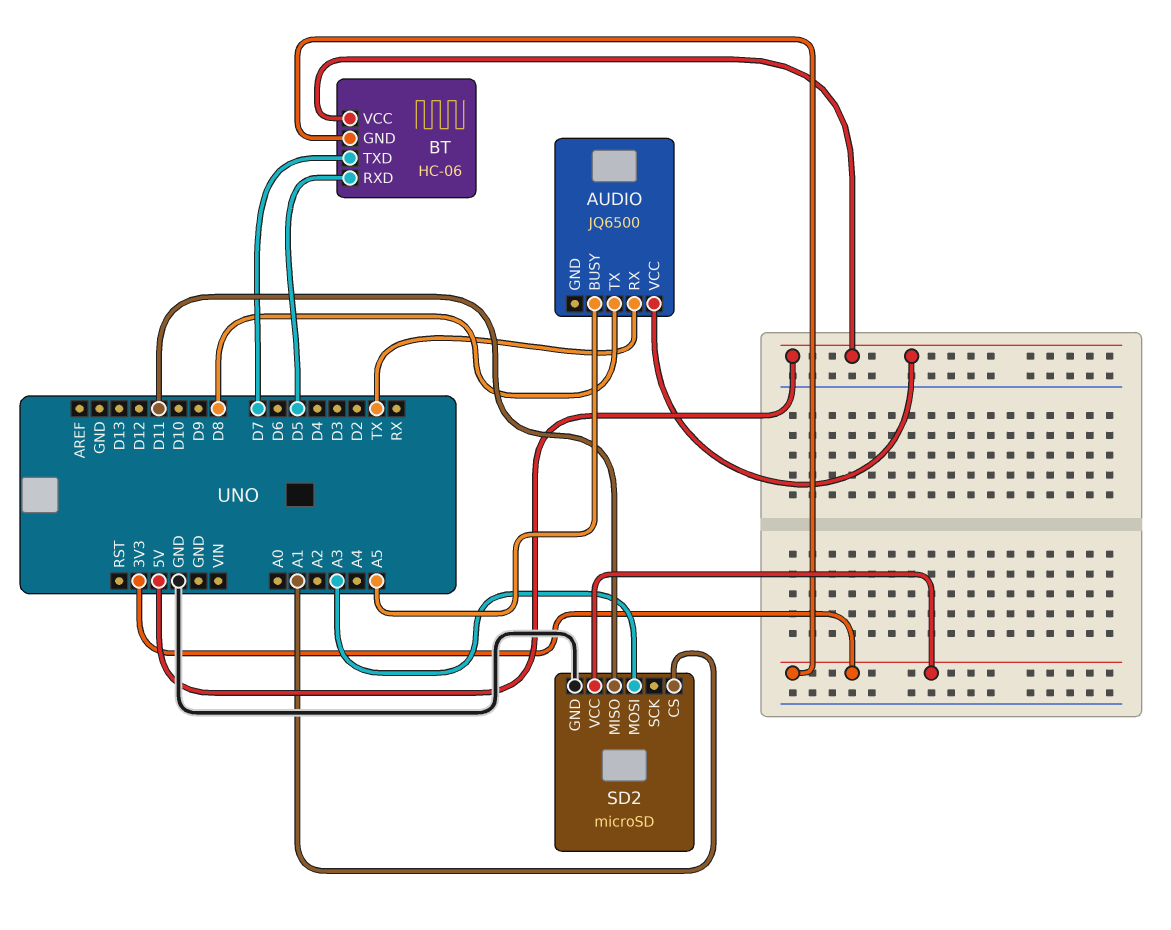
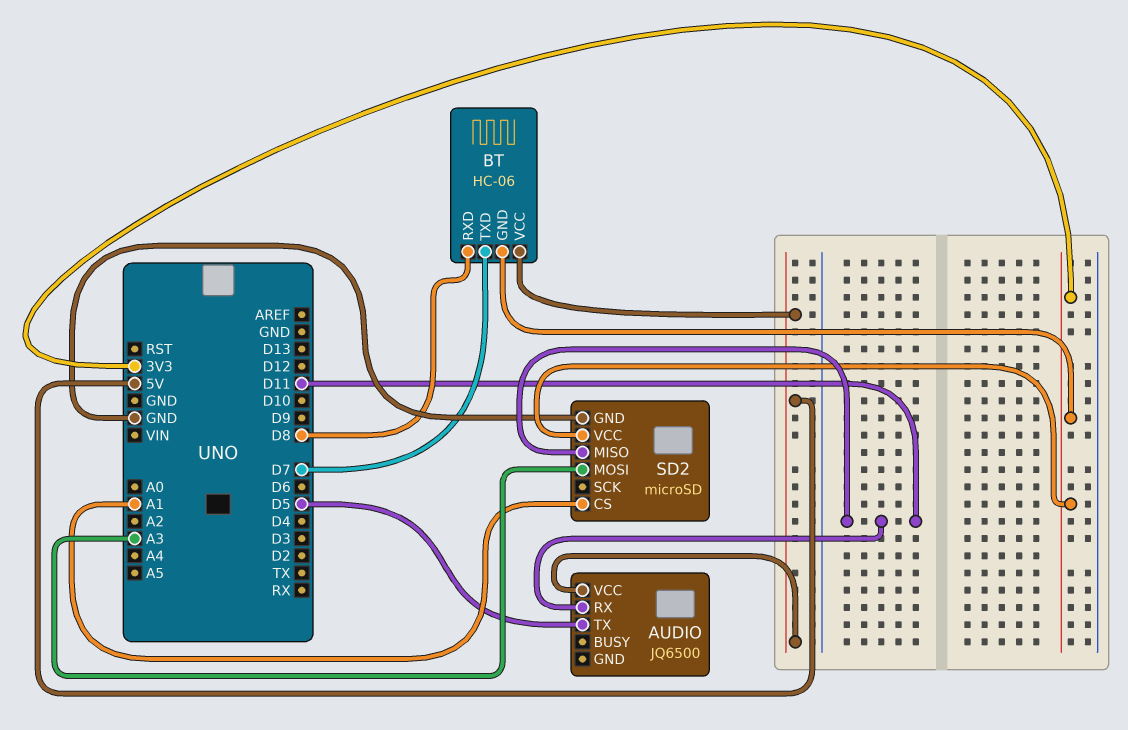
AUDIO pin BUSY: A5 -> none
AUDIO pin RX: TX -> D11
AUDIO pin TX: D8 -> D5
BT pin RXD: D5 -> D8

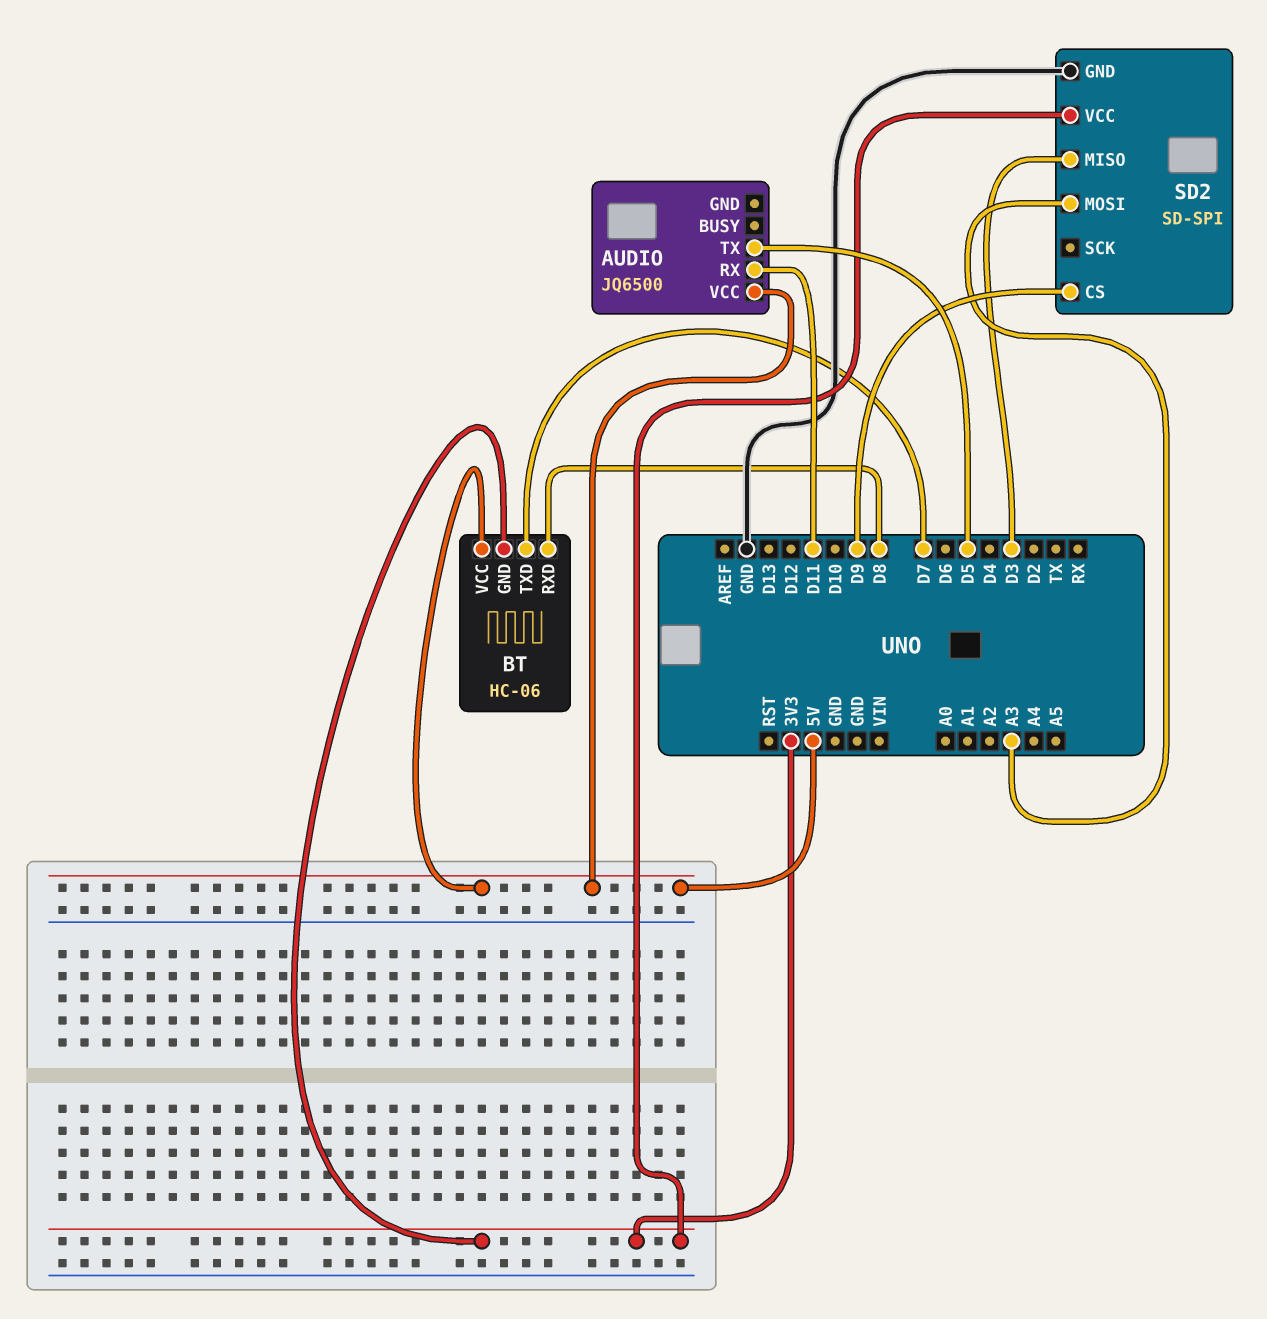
SD2: microSD -> SD-SPI
SD2 pin CS: A1 -> D9
SD2 pin MISO: D11 -> D3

_____

#### TRY IT
Images aside, return each entry above precisely as it stands.

#### ANSWER TO THIS PROBLEM
AUDIO pin BUSY: A5 -> none
AUDIO pin RX: TX -> D11
AUDIO pin TX: D8 -> D5
BT pin RXD: D5 -> D8

SD2: microSD -> SD-SPI
SD2 pin CS: A1 -> D9
SD2 pin MISO: D11 -> D3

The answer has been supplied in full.